ASSIGNMENT
Transcribe exactly the line that contains "(326, 296) = (412, 250): white" and every line after it to the end of the entries, and nothing more.

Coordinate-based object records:
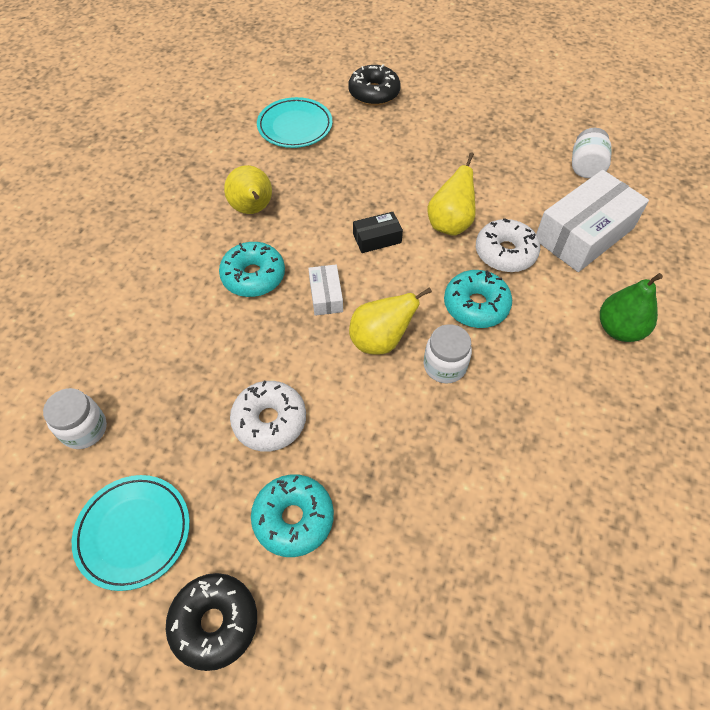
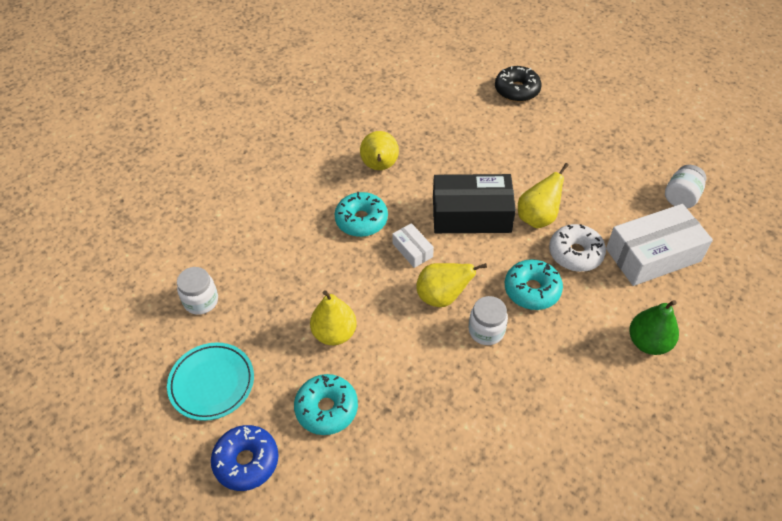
camera: 20 degrees right, 5 degrees down
(214, 623) = (246, 461): black donut -> blue donut
(269, 421) = (334, 333): white donut -> yellow pear
(295, 126) = (439, 105): turquoise plate -> none
(326, 296) = (412, 250): white box -> white box turned 45 degrees counterclockwise
(377, 238) = (471, 215): black box -> black box, size x2.10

RESULT
(326, 296) = (412, 250): white box -> white box turned 45 degrees counterclockwise
(377, 238) = (471, 215): black box -> black box, size x2.10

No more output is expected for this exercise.